-------- Dataset --------
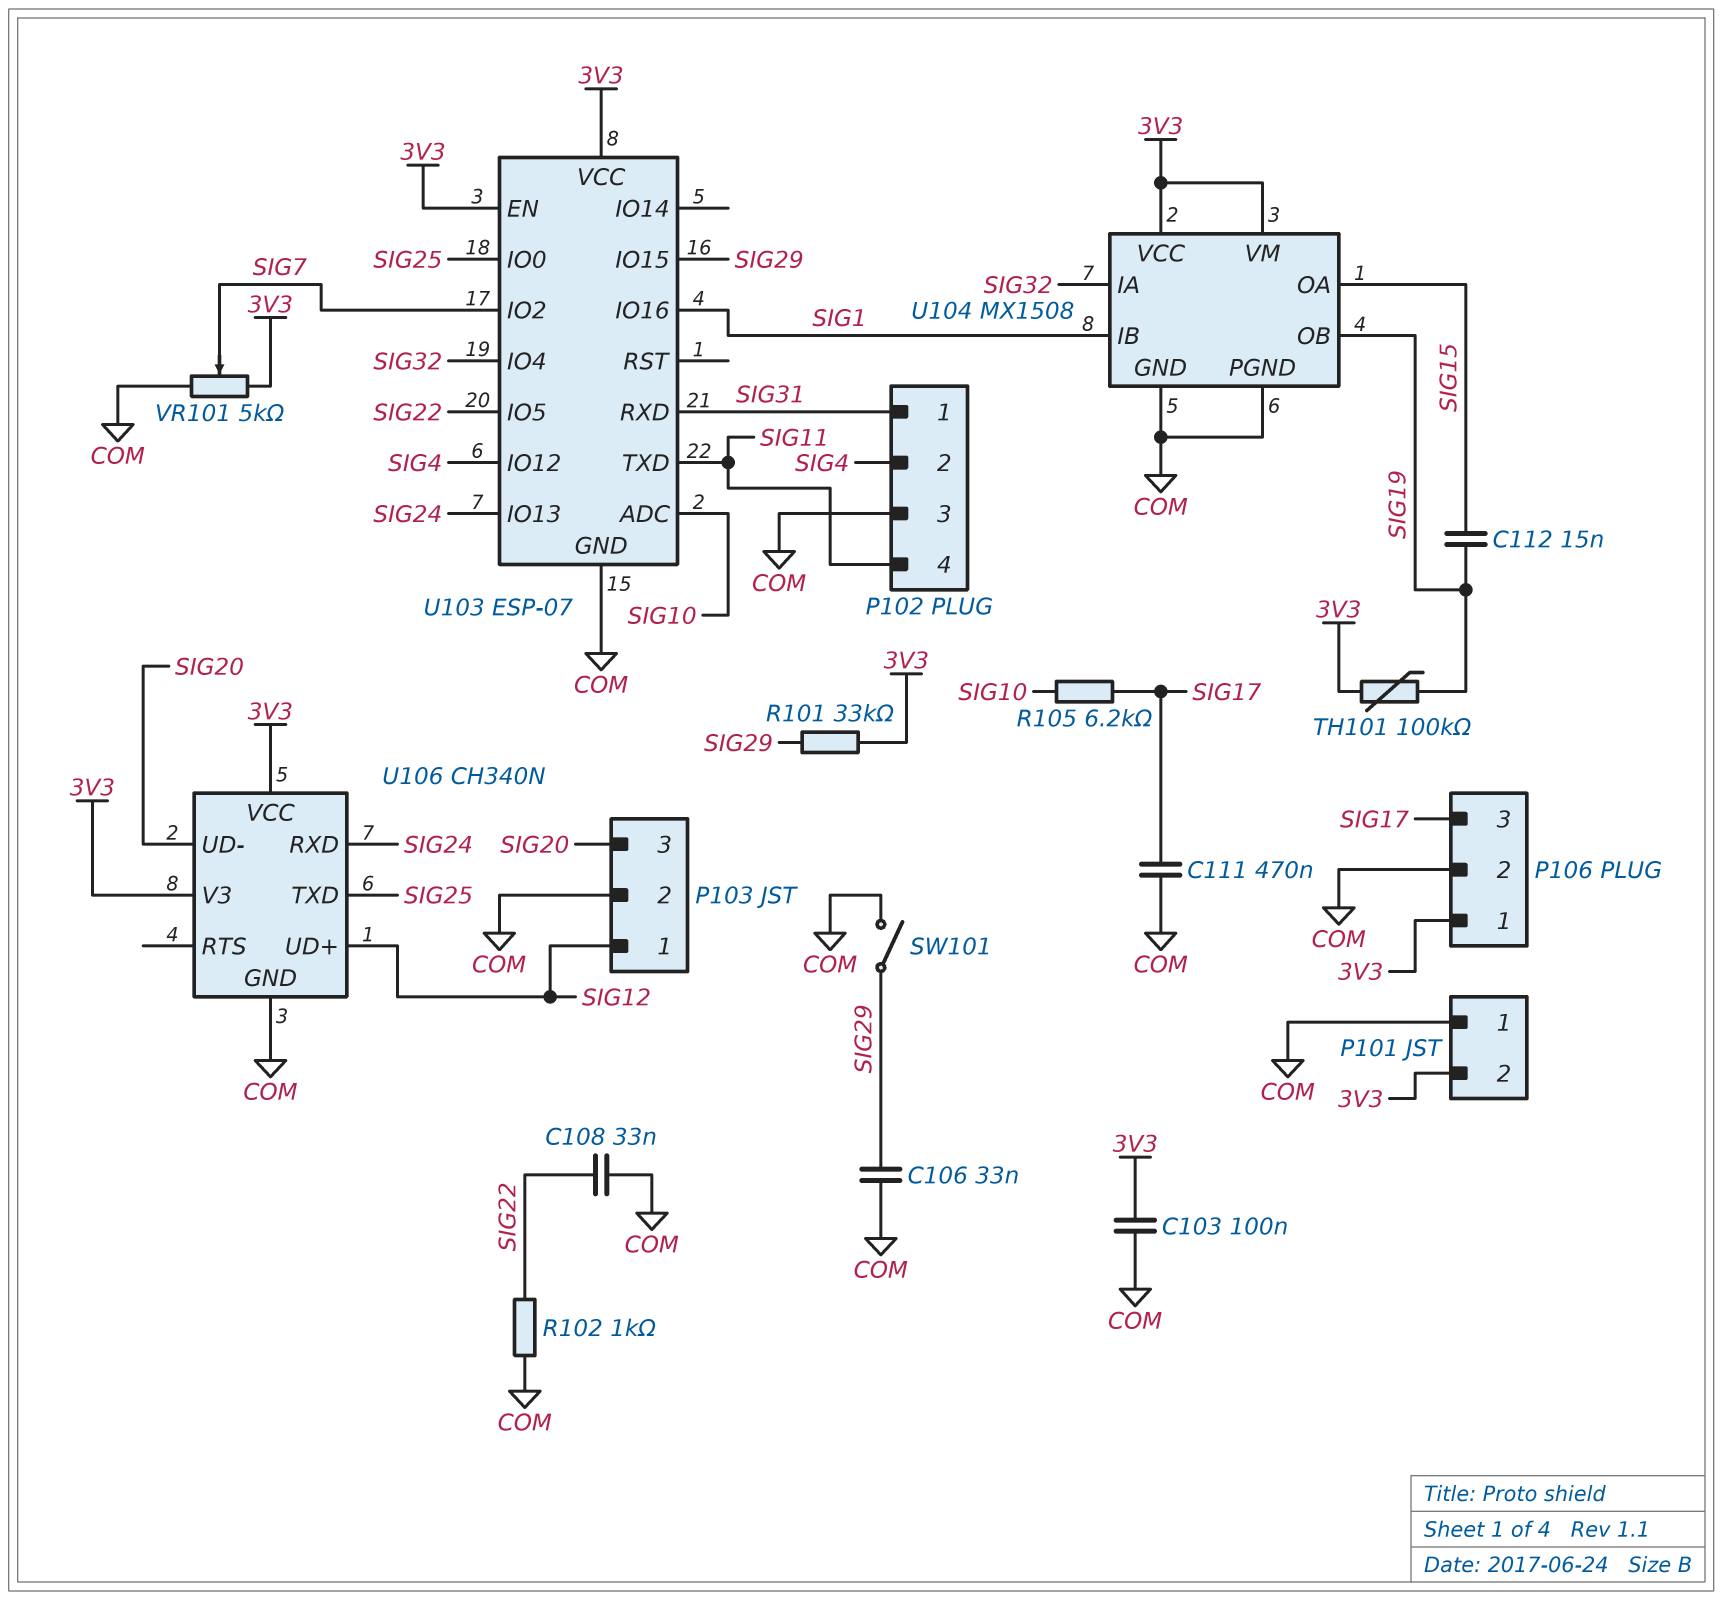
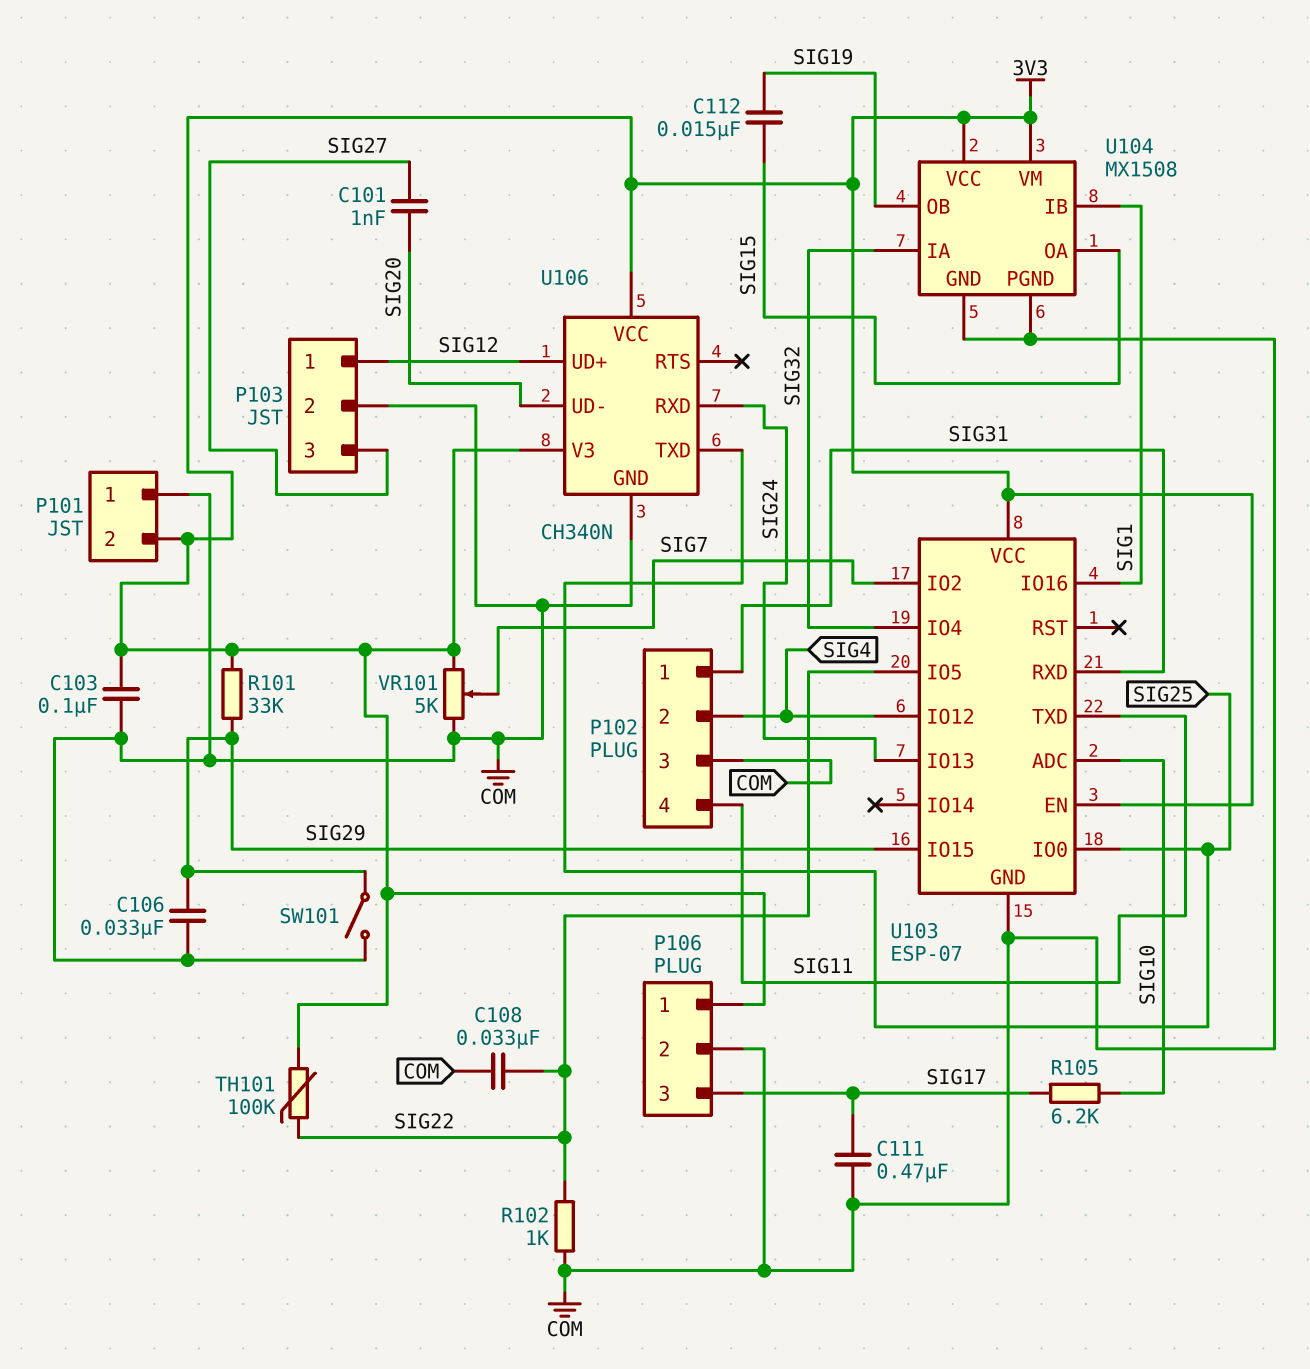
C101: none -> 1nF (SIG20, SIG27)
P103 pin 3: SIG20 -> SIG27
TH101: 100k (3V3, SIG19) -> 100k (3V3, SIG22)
--------
-------- Dataset --------
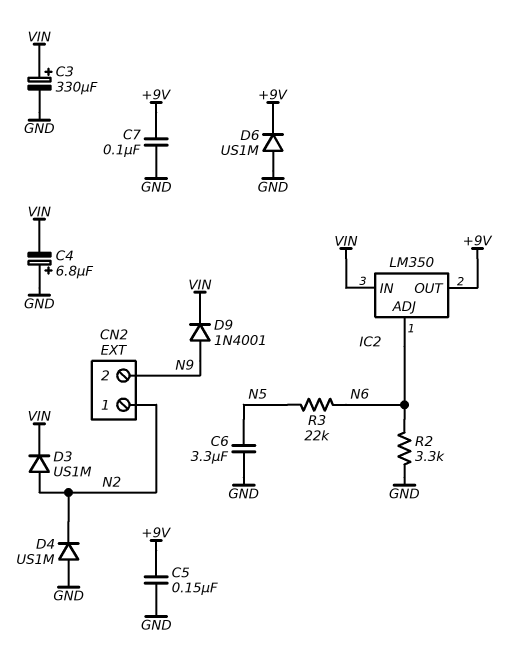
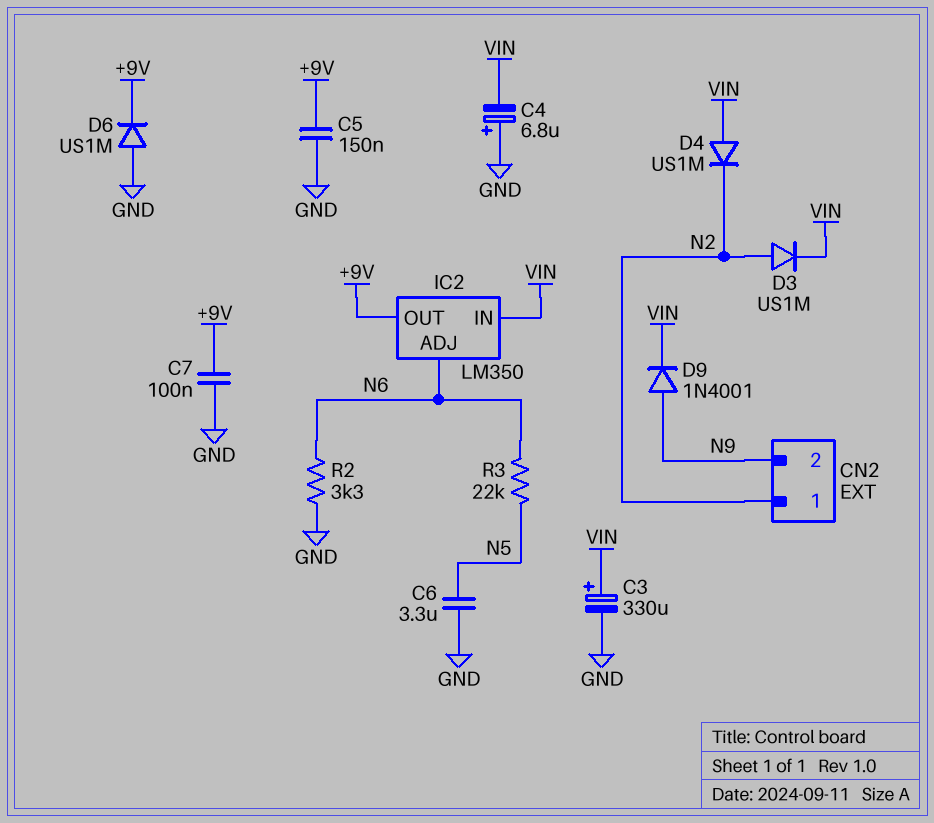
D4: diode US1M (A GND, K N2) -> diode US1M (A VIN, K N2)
--------
-------- Dataset --------
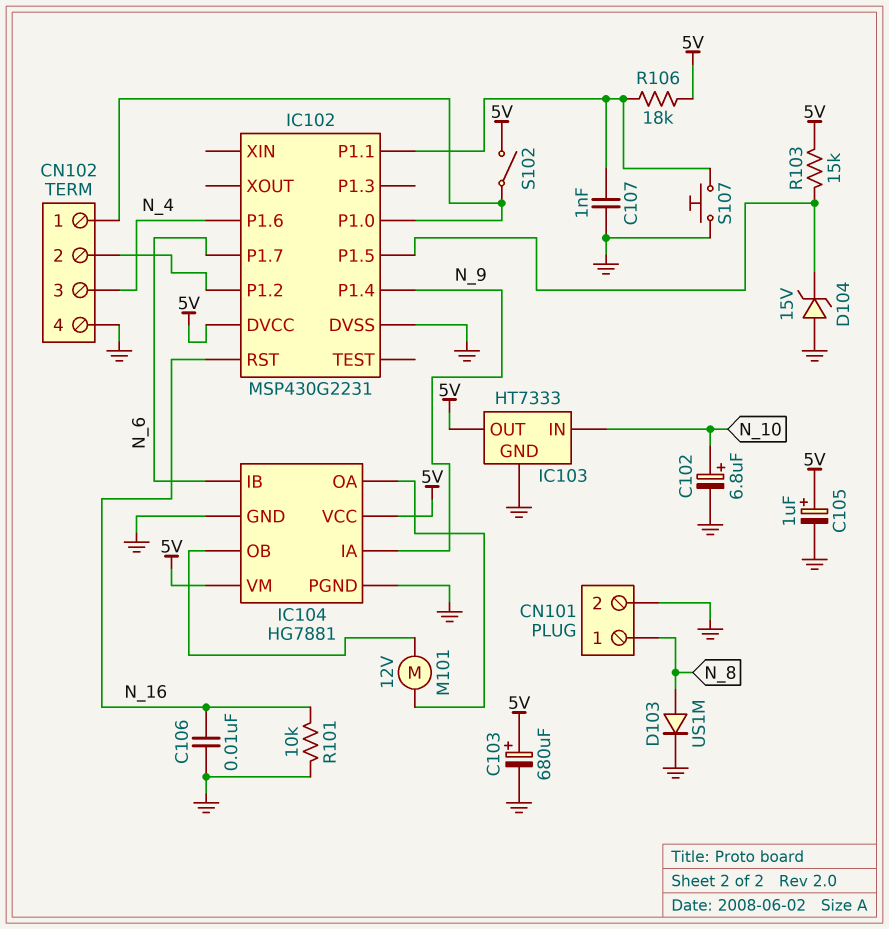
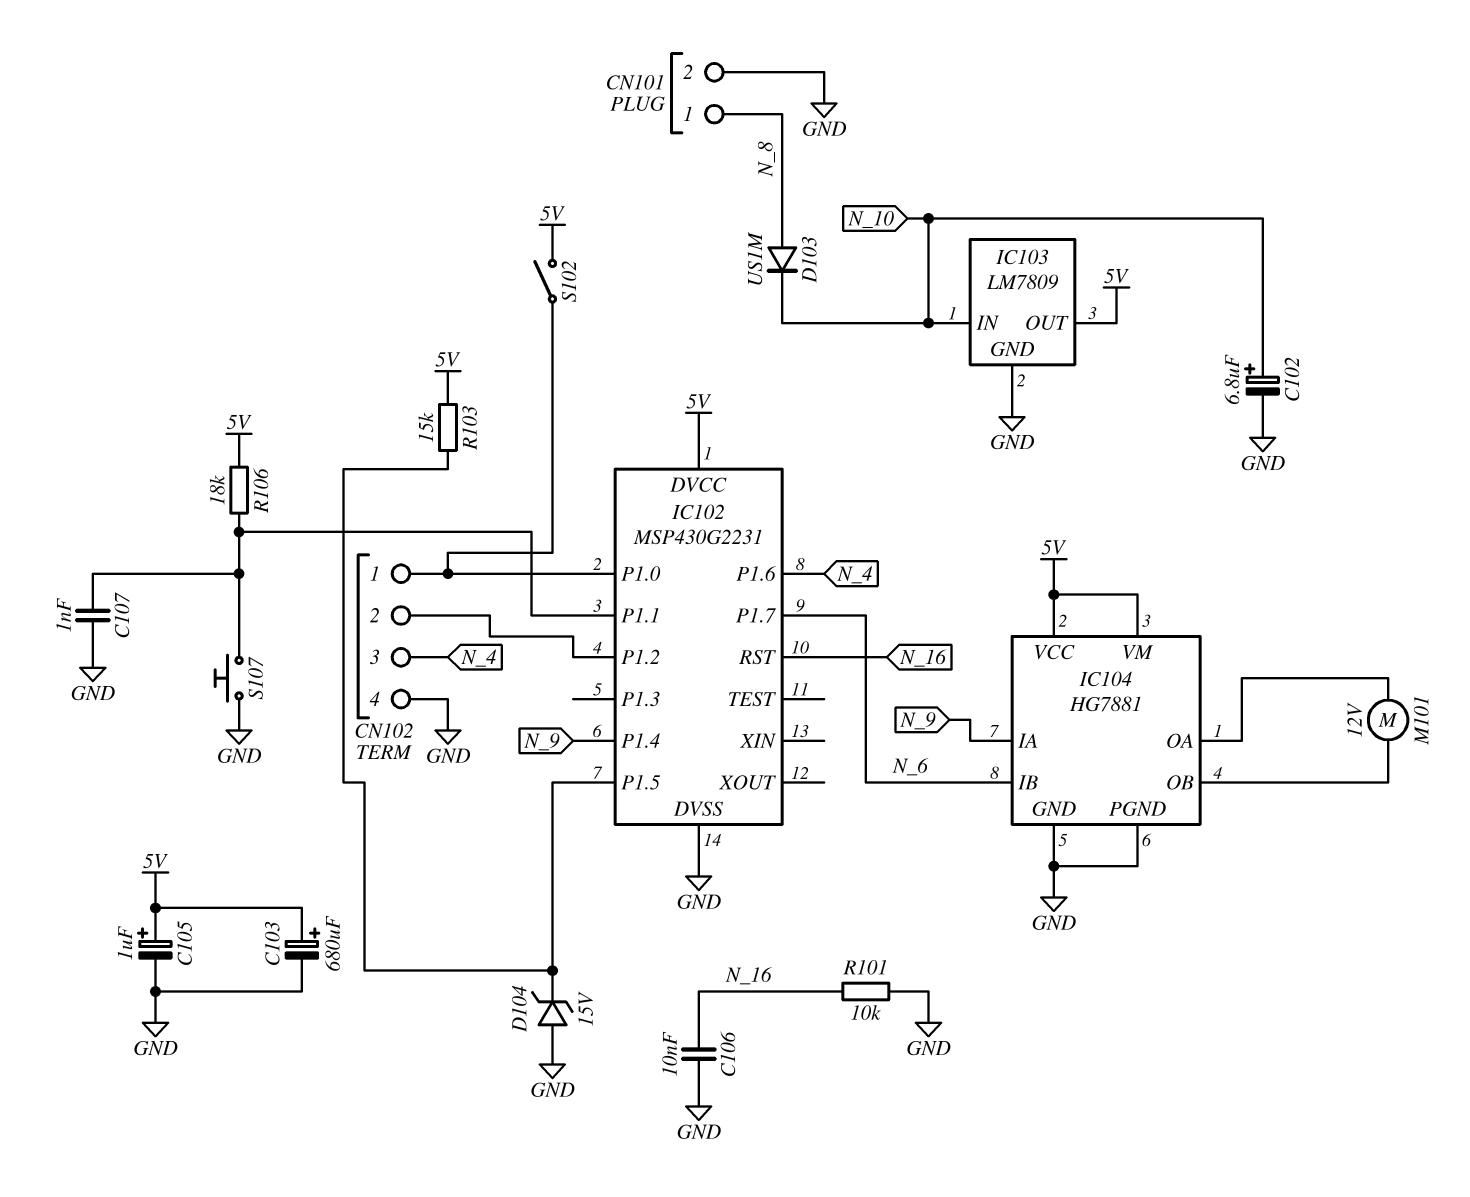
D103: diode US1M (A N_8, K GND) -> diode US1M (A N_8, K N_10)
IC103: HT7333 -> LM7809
--------
### [Work order]
Transcribe, exactly and without additions, the lines of the records above, beginning with the line that contains "D103: diode US1M" and ending with the line that contains "IC103: HT7333 -> LM7809", both included.

### [Answer section]
D103: diode US1M (A N_8, K GND) -> diode US1M (A N_8, K N_10)
IC103: HT7333 -> LM7809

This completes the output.